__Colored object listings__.
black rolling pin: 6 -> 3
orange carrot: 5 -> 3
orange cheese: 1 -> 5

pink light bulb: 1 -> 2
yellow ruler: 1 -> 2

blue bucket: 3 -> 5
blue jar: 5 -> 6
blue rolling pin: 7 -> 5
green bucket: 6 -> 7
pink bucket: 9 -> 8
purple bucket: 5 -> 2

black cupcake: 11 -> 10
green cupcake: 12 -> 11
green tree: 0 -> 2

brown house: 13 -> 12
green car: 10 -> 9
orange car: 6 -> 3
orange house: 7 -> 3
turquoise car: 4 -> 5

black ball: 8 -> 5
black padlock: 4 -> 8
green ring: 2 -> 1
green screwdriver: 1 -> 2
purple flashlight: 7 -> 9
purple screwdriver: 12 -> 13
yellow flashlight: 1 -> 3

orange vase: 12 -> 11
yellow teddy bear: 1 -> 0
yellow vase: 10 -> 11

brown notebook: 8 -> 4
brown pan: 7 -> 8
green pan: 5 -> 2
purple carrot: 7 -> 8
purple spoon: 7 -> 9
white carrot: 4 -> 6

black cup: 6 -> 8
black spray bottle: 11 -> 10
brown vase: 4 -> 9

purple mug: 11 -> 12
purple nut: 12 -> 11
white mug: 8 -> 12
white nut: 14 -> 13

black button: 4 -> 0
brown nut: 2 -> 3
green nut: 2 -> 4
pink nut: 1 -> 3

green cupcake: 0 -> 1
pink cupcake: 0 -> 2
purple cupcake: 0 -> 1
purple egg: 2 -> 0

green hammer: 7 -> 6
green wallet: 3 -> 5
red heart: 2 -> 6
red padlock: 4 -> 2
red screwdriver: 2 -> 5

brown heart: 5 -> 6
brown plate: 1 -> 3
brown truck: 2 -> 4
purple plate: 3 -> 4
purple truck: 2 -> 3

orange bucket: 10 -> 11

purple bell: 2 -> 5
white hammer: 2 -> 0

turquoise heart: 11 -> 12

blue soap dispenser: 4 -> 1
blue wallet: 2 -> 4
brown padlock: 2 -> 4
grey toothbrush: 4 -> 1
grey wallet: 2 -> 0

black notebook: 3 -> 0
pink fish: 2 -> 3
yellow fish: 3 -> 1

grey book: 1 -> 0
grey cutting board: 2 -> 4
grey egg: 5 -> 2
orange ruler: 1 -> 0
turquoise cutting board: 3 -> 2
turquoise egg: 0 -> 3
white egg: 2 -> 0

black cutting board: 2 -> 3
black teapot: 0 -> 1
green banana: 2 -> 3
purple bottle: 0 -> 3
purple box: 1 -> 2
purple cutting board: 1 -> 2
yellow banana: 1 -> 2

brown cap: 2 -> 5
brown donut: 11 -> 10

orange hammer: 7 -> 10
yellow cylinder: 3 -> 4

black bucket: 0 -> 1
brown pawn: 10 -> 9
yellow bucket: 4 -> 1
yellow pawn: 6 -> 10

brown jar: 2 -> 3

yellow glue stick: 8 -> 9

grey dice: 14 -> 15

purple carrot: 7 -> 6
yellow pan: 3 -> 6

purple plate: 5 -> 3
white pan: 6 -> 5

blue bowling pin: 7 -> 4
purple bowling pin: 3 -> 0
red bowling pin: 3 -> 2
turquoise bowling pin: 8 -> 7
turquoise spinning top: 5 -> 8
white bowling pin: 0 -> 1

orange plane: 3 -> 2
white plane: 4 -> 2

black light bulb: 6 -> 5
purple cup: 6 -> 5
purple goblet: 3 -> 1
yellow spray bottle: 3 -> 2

__Task description__. An accurate, complete transcription of the records above is needed.

__Output of the exercise__.
black rolling pin: 6 -> 3
orange carrot: 5 -> 3
orange cheese: 1 -> 5

pink light bulb: 1 -> 2
yellow ruler: 1 -> 2

blue bucket: 3 -> 5
blue jar: 5 -> 6
blue rolling pin: 7 -> 5
green bucket: 6 -> 7
pink bucket: 9 -> 8
purple bucket: 5 -> 2

black cupcake: 11 -> 10
green cupcake: 12 -> 11
green tree: 0 -> 2

brown house: 13 -> 12
green car: 10 -> 9
orange car: 6 -> 3
orange house: 7 -> 3
turquoise car: 4 -> 5

black ball: 8 -> 5
black padlock: 4 -> 8
green ring: 2 -> 1
green screwdriver: 1 -> 2
purple flashlight: 7 -> 9
purple screwdriver: 12 -> 13
yellow flashlight: 1 -> 3

orange vase: 12 -> 11
yellow teddy bear: 1 -> 0
yellow vase: 10 -> 11

brown notebook: 8 -> 4
brown pan: 7 -> 8
green pan: 5 -> 2
purple carrot: 7 -> 8
purple spoon: 7 -> 9
white carrot: 4 -> 6

black cup: 6 -> 8
black spray bottle: 11 -> 10
brown vase: 4 -> 9

purple mug: 11 -> 12
purple nut: 12 -> 11
white mug: 8 -> 12
white nut: 14 -> 13

black button: 4 -> 0
brown nut: 2 -> 3
green nut: 2 -> 4
pink nut: 1 -> 3

green cupcake: 0 -> 1
pink cupcake: 0 -> 2
purple cupcake: 0 -> 1
purple egg: 2 -> 0

green hammer: 7 -> 6
green wallet: 3 -> 5
red heart: 2 -> 6
red padlock: 4 -> 2
red screwdriver: 2 -> 5

brown heart: 5 -> 6
brown plate: 1 -> 3
brown truck: 2 -> 4
purple plate: 3 -> 4
purple truck: 2 -> 3

orange bucket: 10 -> 11

purple bell: 2 -> 5
white hammer: 2 -> 0

turquoise heart: 11 -> 12

blue soap dispenser: 4 -> 1
blue wallet: 2 -> 4
brown padlock: 2 -> 4
grey toothbrush: 4 -> 1
grey wallet: 2 -> 0

black notebook: 3 -> 0
pink fish: 2 -> 3
yellow fish: 3 -> 1

grey book: 1 -> 0
grey cutting board: 2 -> 4
grey egg: 5 -> 2
orange ruler: 1 -> 0
turquoise cutting board: 3 -> 2
turquoise egg: 0 -> 3
white egg: 2 -> 0

black cutting board: 2 -> 3
black teapot: 0 -> 1
green banana: 2 -> 3
purple bottle: 0 -> 3
purple box: 1 -> 2
purple cutting board: 1 -> 2
yellow banana: 1 -> 2

brown cap: 2 -> 5
brown donut: 11 -> 10

orange hammer: 7 -> 10
yellow cylinder: 3 -> 4

black bucket: 0 -> 1
brown pawn: 10 -> 9
yellow bucket: 4 -> 1
yellow pawn: 6 -> 10

brown jar: 2 -> 3

yellow glue stick: 8 -> 9

grey dice: 14 -> 15

purple carrot: 7 -> 6
yellow pan: 3 -> 6

purple plate: 5 -> 3
white pan: 6 -> 5

blue bowling pin: 7 -> 4
purple bowling pin: 3 -> 0
red bowling pin: 3 -> 2
turquoise bowling pin: 8 -> 7
turquoise spinning top: 5 -> 8
white bowling pin: 0 -> 1

orange plane: 3 -> 2
white plane: 4 -> 2

black light bulb: 6 -> 5
purple cup: 6 -> 5
purple goblet: 3 -> 1
yellow spray bottle: 3 -> 2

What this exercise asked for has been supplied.